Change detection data
++++++

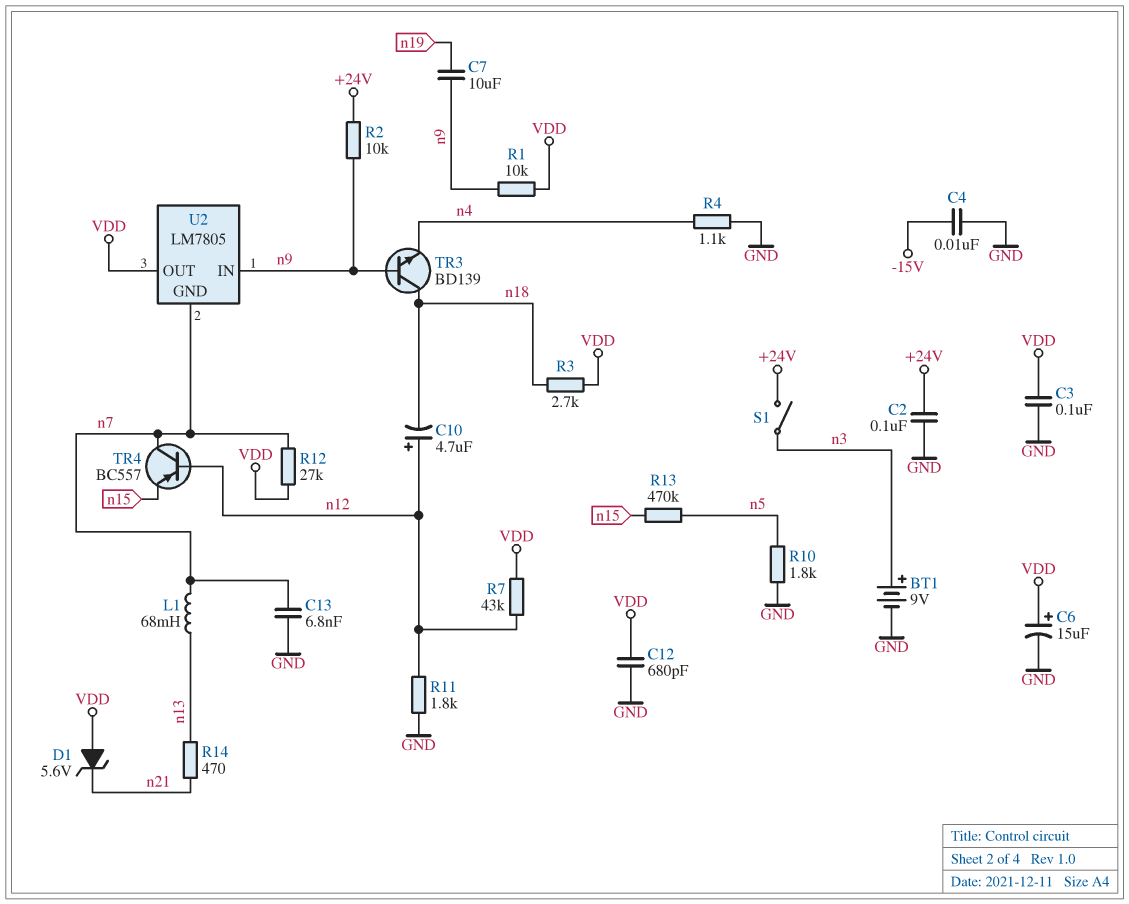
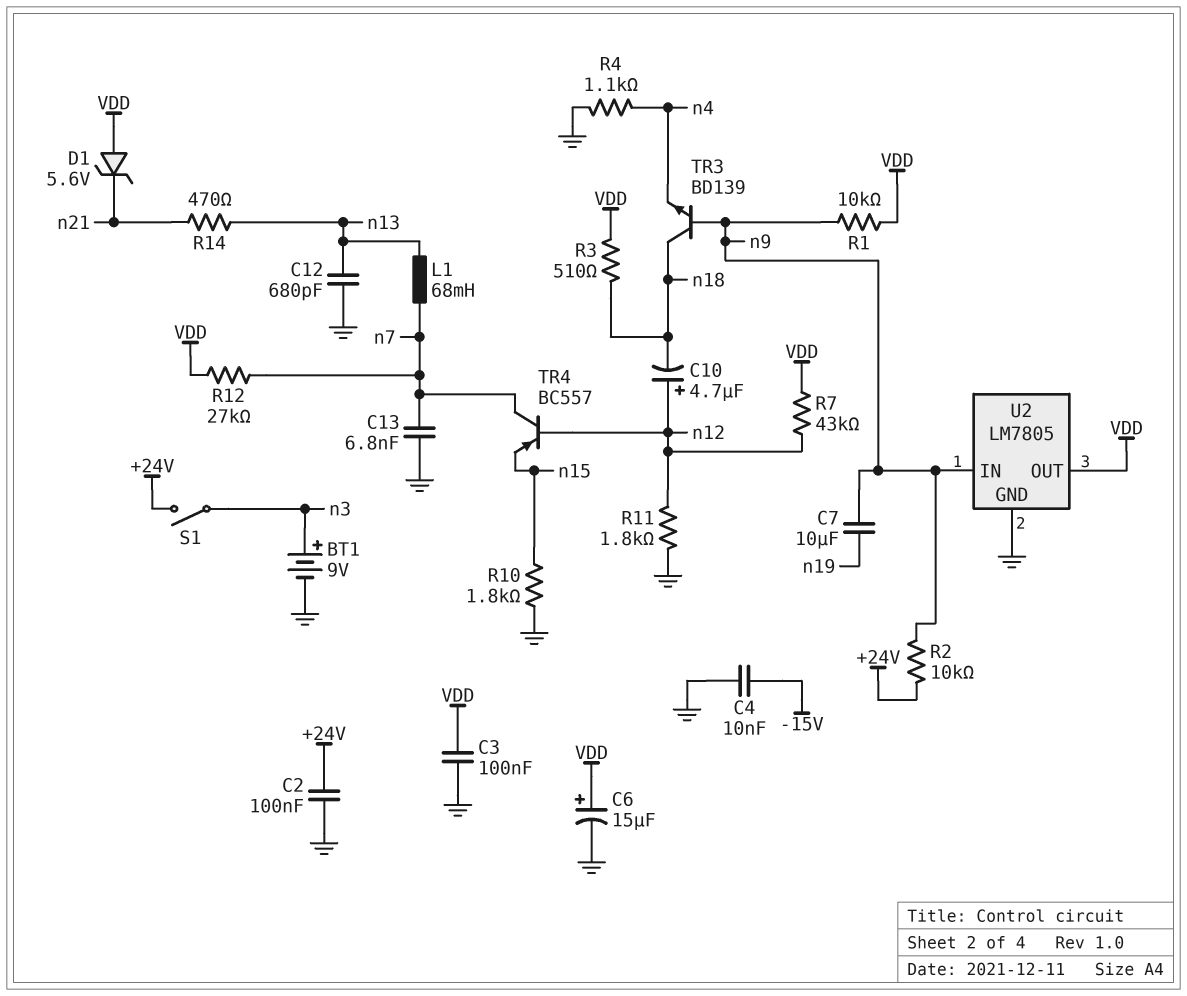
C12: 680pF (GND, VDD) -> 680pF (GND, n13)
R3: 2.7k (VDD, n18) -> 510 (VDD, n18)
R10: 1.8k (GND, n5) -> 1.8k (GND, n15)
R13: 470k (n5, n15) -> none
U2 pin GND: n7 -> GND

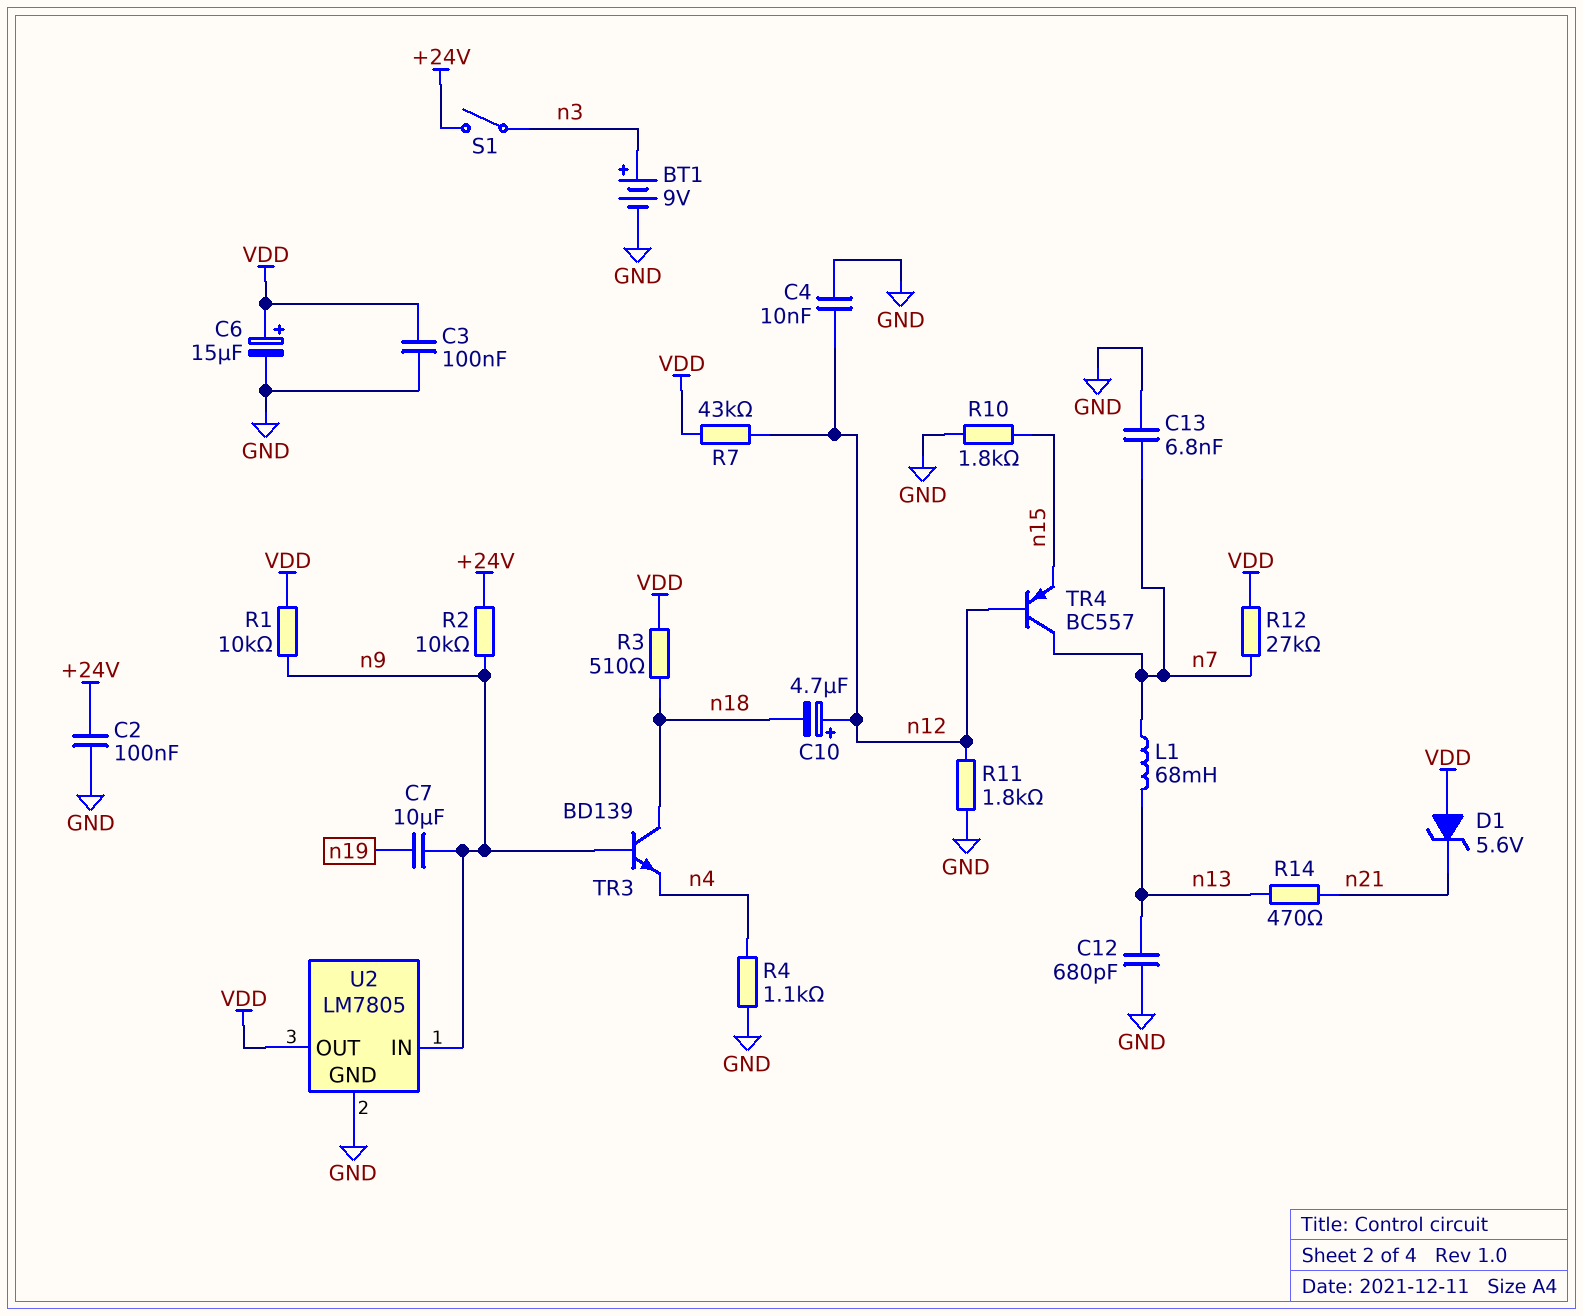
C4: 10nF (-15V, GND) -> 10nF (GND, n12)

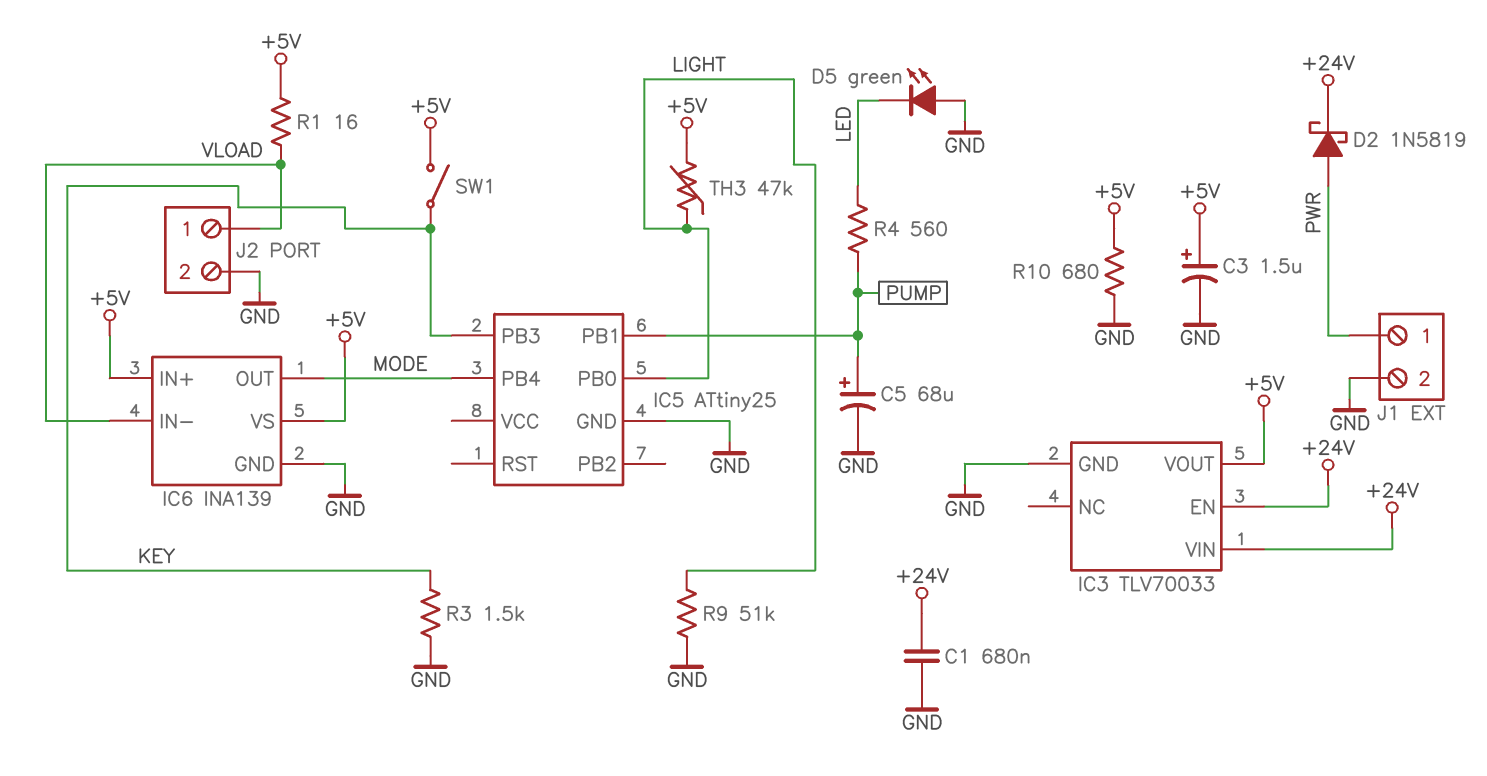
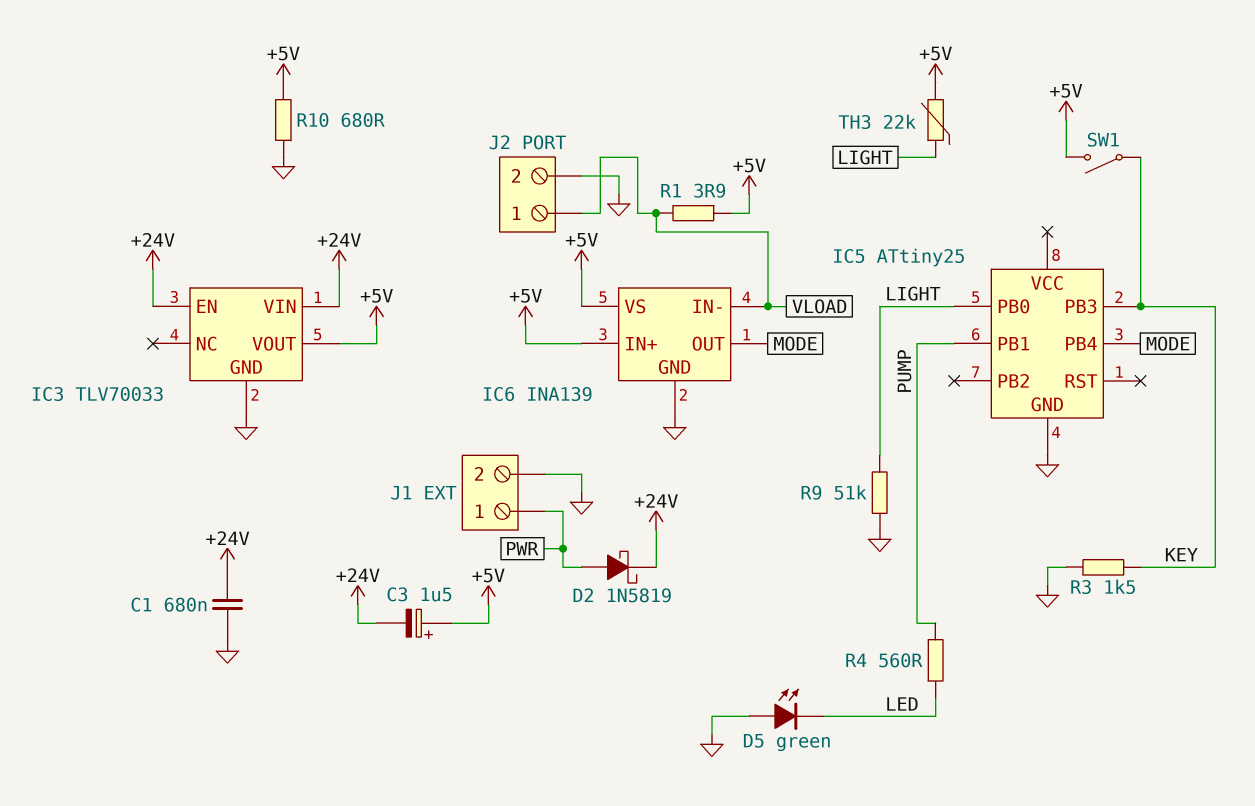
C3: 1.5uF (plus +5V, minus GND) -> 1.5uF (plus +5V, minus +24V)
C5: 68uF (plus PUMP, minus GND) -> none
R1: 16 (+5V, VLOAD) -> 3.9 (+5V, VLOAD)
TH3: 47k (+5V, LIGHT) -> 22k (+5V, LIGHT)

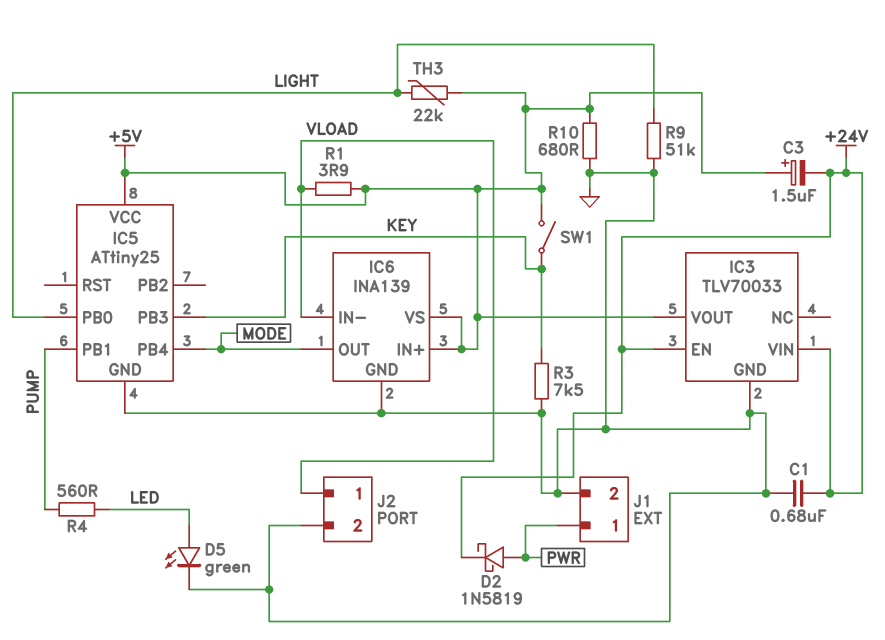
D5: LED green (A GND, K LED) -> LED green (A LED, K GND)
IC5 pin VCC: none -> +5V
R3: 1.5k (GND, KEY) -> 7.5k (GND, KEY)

++++++

• _WORK TO COMPLETE_
Set down exactly the line that holds "D5: LED green" and all lines after it to the end of the data.

• _ANSWER TO THIS TASK_
D5: LED green (A GND, K LED) -> LED green (A LED, K GND)
IC5 pin VCC: none -> +5V
R3: 1.5k (GND, KEY) -> 7.5k (GND, KEY)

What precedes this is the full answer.